Exercise aim ▸
Working through the entries below, find how many lines include "resized", then write only that number.

====== The data ======

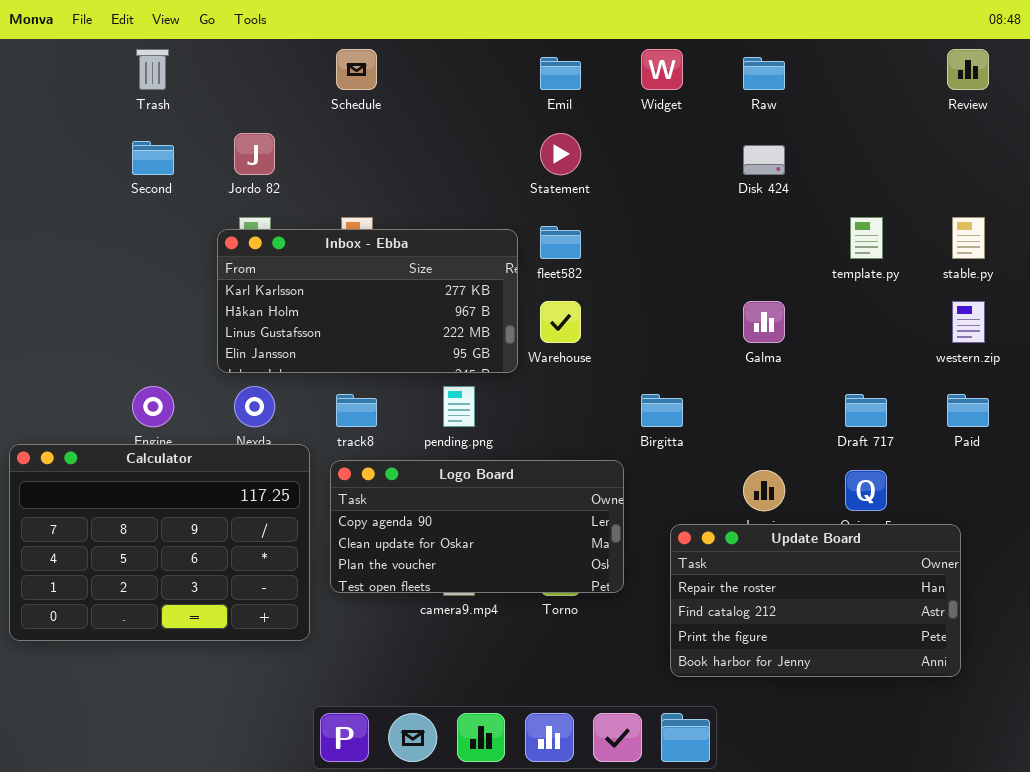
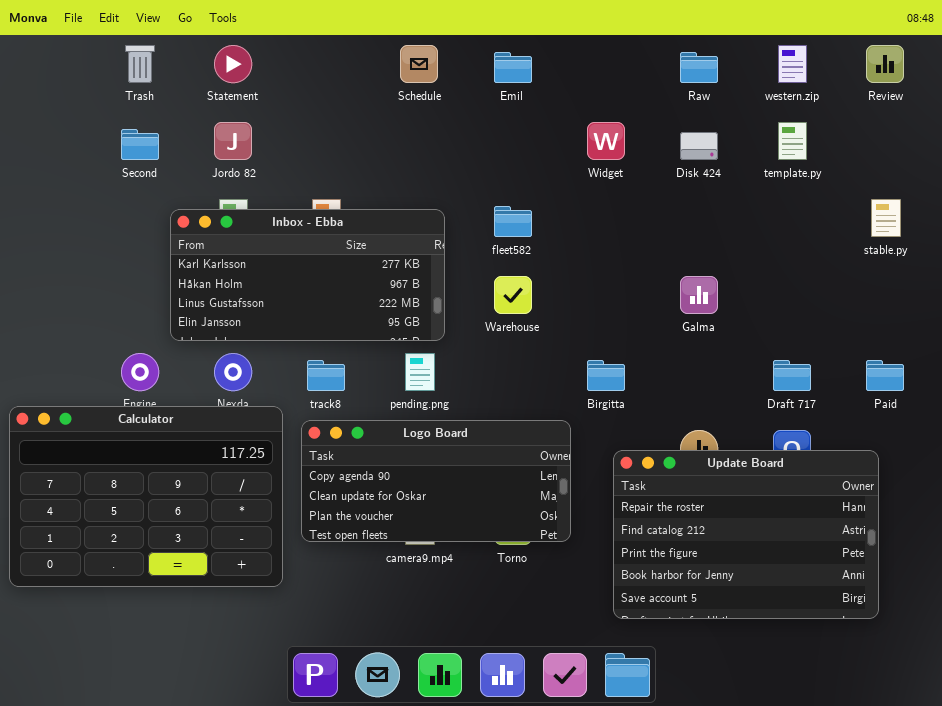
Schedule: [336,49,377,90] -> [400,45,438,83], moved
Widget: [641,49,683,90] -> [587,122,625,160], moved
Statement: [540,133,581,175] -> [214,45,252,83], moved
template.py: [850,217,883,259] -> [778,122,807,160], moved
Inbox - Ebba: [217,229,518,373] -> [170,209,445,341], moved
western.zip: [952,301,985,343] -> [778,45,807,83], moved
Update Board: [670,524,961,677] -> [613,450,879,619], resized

======
====== The data ======

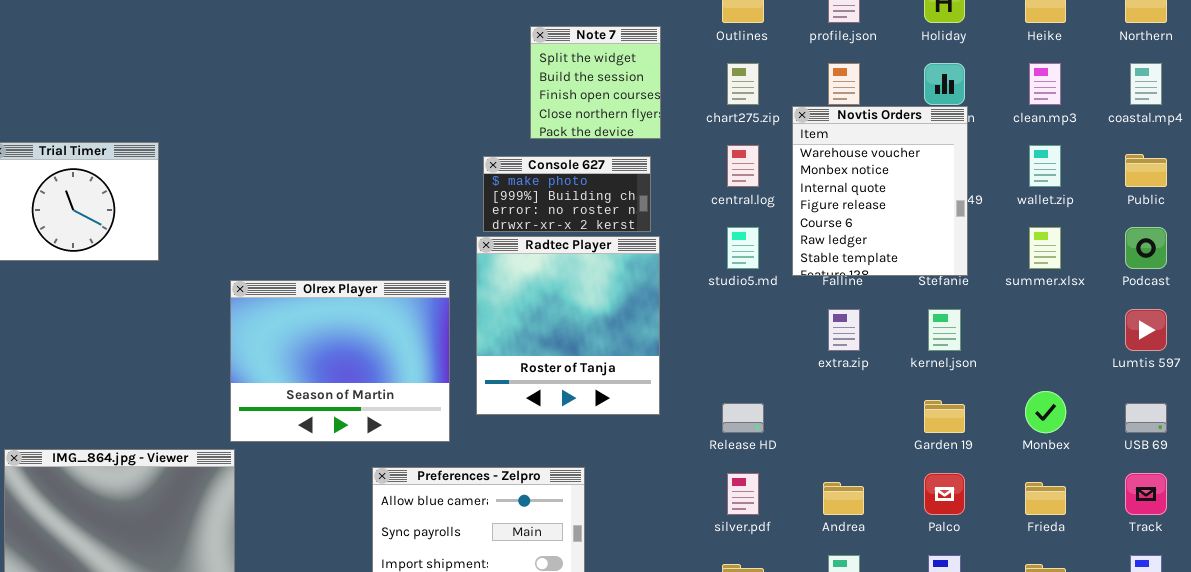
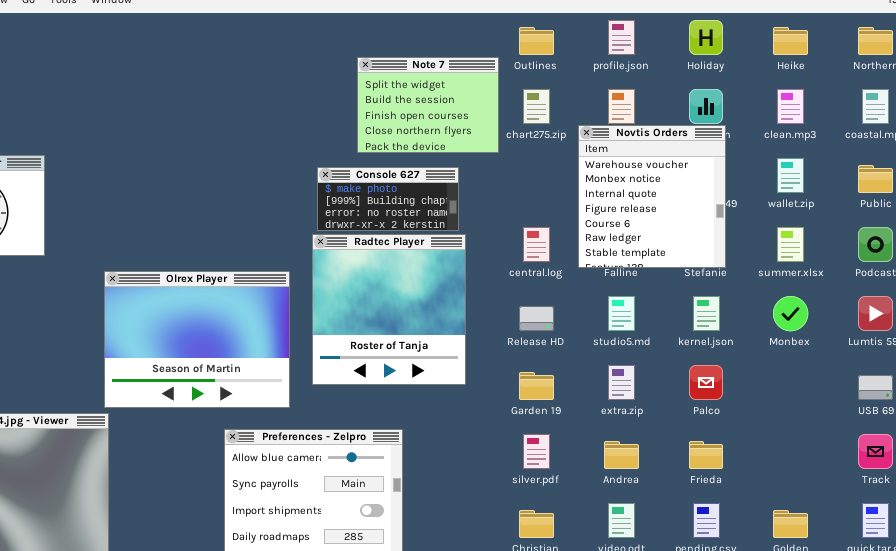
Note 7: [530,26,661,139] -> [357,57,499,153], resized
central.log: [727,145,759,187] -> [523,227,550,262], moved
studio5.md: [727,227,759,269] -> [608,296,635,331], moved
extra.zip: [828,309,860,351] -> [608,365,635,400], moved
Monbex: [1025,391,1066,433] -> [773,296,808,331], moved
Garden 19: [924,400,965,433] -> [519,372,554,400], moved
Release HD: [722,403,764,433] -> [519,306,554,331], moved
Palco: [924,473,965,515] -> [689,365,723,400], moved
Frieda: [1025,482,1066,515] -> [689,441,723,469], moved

======

Your solution ▸
2